Stored data:
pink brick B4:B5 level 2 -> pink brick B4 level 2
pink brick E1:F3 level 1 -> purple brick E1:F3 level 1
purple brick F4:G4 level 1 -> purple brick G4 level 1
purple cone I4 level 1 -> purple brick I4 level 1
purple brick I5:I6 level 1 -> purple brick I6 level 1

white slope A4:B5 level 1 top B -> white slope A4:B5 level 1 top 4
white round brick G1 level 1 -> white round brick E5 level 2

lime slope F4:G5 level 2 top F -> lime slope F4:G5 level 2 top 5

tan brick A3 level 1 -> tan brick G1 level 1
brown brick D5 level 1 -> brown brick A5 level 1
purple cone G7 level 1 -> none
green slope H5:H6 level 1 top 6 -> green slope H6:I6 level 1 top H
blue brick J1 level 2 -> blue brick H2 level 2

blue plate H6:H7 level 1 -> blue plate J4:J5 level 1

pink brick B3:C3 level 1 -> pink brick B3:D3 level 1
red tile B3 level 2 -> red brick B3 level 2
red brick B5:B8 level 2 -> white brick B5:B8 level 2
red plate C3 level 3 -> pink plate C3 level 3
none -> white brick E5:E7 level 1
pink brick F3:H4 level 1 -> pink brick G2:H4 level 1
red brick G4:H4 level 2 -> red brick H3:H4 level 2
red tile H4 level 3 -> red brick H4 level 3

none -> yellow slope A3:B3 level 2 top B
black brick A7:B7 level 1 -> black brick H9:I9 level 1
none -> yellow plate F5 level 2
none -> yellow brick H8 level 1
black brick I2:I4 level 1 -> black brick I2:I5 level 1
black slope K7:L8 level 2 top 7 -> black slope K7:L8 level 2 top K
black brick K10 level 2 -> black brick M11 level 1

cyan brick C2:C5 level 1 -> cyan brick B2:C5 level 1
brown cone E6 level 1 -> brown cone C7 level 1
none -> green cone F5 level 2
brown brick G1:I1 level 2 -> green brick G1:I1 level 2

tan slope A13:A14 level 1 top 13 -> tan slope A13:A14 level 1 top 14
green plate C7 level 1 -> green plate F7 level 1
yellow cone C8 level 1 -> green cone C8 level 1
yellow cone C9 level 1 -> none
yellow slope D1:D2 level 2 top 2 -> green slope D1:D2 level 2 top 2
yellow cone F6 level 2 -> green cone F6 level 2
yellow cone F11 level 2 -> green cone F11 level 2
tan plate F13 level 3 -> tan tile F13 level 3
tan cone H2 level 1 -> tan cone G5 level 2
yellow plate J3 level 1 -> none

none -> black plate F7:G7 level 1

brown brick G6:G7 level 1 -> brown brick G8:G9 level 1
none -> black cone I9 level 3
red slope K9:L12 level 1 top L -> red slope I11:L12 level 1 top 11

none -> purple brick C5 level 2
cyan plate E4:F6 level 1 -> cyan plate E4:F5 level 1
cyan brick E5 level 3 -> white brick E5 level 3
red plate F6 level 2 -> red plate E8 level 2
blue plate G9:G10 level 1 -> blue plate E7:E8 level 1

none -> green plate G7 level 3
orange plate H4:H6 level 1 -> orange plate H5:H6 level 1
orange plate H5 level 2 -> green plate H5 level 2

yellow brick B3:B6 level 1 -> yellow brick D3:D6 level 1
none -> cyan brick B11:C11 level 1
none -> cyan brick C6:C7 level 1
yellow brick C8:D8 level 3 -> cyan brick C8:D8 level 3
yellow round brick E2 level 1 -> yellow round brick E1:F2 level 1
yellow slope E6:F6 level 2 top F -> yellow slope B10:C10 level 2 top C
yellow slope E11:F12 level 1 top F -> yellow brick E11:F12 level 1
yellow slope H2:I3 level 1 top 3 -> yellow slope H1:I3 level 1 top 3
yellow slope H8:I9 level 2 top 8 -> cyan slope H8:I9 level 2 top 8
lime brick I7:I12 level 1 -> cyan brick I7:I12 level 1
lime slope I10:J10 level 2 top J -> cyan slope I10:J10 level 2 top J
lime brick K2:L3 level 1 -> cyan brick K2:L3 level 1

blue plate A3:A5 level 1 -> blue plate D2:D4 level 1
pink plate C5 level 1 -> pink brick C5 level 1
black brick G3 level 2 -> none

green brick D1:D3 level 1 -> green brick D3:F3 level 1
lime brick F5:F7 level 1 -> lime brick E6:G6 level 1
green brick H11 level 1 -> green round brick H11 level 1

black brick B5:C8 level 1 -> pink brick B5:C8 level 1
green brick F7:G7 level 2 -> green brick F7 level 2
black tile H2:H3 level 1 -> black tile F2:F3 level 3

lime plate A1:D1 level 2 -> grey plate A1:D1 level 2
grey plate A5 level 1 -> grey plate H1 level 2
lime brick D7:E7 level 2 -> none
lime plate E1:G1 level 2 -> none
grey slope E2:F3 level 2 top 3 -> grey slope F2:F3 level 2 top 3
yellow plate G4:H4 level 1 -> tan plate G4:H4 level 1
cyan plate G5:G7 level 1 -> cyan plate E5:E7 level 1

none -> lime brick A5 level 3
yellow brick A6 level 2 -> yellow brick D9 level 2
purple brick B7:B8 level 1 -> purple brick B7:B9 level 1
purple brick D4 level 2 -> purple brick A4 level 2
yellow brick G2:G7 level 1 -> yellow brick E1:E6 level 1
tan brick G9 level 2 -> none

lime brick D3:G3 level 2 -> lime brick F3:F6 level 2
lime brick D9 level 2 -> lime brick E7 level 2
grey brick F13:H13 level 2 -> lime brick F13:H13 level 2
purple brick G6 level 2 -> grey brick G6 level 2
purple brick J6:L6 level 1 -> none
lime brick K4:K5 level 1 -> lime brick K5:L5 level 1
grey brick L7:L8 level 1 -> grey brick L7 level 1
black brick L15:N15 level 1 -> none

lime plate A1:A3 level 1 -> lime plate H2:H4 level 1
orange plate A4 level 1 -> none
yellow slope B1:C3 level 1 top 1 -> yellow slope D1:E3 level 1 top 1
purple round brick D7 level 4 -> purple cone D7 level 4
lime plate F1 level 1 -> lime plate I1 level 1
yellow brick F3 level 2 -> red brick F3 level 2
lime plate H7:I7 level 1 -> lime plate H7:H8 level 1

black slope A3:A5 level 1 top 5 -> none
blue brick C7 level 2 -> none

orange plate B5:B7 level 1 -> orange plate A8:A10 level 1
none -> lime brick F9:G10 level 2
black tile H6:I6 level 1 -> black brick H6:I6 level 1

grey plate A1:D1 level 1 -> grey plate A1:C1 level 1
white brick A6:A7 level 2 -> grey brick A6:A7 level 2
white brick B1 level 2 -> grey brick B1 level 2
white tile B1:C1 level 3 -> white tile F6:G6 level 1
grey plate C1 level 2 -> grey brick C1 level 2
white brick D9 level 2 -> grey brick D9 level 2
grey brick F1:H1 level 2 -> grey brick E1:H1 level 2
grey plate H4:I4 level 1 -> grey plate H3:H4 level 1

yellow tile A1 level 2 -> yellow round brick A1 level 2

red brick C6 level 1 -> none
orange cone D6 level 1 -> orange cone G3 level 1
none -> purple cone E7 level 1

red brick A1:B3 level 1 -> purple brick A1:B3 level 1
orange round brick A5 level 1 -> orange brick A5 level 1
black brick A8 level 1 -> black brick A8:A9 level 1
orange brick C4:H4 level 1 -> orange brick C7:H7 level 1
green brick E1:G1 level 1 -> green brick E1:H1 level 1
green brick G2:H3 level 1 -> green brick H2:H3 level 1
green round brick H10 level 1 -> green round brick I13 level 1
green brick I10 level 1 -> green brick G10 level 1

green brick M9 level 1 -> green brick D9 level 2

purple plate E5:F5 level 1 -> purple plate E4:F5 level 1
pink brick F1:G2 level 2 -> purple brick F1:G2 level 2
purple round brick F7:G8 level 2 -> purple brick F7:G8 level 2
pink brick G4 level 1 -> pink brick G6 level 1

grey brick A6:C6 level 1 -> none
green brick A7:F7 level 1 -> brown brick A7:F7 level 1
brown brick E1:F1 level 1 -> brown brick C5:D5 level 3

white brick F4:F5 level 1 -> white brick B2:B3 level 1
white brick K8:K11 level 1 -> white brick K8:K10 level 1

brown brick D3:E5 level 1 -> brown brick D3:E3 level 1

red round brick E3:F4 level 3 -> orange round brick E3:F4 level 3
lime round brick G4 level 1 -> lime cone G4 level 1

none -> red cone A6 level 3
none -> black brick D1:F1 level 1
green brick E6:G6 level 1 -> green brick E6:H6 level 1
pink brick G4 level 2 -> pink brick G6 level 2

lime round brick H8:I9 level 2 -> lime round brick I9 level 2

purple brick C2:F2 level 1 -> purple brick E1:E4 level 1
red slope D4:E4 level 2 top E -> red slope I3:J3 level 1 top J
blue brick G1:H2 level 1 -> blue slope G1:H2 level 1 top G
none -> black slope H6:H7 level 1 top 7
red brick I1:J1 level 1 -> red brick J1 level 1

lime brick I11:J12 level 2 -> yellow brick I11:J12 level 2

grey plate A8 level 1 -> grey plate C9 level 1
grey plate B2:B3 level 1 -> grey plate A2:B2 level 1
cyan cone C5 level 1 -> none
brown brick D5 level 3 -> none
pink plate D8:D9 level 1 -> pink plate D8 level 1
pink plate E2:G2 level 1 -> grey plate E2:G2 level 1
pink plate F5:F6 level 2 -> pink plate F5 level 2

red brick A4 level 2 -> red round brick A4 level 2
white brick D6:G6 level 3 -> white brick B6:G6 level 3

Task description:
Could you write out, exactly as they stand, only the lines above that begin at the line with "none -> yellow brick H8 level 1" and stop after the line with "brown cone E6"?

Output of the exercise:
none -> yellow brick H8 level 1
black brick I2:I4 level 1 -> black brick I2:I5 level 1
black slope K7:L8 level 2 top 7 -> black slope K7:L8 level 2 top K
black brick K10 level 2 -> black brick M11 level 1

cyan brick C2:C5 level 1 -> cyan brick B2:C5 level 1
brown cone E6 level 1 -> brown cone C7 level 1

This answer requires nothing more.